→ **Data extract**
-*-*-
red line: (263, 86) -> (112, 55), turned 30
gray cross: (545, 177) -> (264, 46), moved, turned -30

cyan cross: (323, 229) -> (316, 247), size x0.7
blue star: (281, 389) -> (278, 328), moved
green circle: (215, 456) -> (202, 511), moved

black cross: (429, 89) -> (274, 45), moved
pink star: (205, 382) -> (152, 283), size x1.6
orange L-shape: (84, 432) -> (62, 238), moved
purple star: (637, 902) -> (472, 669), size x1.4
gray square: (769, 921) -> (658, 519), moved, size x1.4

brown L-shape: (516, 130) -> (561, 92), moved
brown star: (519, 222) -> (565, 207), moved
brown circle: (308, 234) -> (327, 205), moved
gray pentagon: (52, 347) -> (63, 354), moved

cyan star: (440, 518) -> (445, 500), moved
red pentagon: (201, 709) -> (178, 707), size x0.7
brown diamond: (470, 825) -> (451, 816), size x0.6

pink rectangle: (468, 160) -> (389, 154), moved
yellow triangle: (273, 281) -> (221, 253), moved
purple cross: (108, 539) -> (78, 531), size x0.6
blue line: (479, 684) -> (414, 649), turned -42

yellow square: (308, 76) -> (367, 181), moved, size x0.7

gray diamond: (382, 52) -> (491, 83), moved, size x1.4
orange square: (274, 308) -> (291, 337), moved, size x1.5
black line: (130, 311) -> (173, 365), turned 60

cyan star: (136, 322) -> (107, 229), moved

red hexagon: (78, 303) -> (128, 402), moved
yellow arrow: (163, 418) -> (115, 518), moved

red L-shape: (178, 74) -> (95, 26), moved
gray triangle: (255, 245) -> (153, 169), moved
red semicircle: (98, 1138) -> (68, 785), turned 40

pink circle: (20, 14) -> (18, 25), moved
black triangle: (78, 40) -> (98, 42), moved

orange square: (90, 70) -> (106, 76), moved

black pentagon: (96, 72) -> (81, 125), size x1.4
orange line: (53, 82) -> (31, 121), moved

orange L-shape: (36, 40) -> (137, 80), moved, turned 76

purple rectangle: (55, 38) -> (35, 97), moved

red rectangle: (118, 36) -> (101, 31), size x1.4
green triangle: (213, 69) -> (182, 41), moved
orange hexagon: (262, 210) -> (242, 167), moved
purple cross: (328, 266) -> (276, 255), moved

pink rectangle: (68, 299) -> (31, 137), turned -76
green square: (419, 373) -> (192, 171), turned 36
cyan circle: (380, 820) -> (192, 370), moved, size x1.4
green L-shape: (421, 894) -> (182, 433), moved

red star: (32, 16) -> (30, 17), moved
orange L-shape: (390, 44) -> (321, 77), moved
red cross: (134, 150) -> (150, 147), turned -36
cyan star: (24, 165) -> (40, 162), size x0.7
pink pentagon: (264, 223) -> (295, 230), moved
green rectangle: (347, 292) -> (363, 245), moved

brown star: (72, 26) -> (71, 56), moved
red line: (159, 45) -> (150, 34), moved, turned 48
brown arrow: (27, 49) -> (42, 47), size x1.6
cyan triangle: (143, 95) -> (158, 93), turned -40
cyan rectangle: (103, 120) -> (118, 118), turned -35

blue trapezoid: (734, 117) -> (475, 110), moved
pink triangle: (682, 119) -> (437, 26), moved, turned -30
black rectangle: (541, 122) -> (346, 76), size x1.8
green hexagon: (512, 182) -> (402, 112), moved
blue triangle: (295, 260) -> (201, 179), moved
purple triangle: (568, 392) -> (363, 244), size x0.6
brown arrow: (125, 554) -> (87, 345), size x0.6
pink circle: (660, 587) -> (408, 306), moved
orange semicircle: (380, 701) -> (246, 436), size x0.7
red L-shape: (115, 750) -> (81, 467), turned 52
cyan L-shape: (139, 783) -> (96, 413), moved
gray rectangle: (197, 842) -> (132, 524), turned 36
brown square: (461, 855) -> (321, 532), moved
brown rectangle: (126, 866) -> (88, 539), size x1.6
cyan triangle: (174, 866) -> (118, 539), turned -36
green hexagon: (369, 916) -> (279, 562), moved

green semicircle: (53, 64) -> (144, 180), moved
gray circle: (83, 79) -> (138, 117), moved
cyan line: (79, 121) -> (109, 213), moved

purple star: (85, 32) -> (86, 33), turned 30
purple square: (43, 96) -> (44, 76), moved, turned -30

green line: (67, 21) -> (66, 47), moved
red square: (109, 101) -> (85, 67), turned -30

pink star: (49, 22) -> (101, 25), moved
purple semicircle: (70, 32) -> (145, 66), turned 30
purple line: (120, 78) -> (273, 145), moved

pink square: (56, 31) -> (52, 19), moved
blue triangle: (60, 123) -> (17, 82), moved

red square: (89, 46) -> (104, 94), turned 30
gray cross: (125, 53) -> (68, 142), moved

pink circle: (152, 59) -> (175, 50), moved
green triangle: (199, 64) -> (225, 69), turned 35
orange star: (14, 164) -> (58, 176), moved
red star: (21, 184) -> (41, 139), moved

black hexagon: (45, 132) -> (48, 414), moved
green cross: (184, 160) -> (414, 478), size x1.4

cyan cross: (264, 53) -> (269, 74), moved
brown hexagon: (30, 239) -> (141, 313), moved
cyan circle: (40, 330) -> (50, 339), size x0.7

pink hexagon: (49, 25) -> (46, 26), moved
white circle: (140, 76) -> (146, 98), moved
-*-*-
→ **Task objective**
Transcribe the records from their first line. Stop after the line with "brown L-shape: (516, 130) -> (561, 92), moved", including it.

→ **Response box**
red line: (263, 86) -> (112, 55), turned 30
gray cross: (545, 177) -> (264, 46), moved, turned -30

cyan cross: (323, 229) -> (316, 247), size x0.7
blue star: (281, 389) -> (278, 328), moved
green circle: (215, 456) -> (202, 511), moved

black cross: (429, 89) -> (274, 45), moved
pink star: (205, 382) -> (152, 283), size x1.6
orange L-shape: (84, 432) -> (62, 238), moved
purple star: (637, 902) -> (472, 669), size x1.4
gray square: (769, 921) -> (658, 519), moved, size x1.4

brown L-shape: (516, 130) -> (561, 92), moved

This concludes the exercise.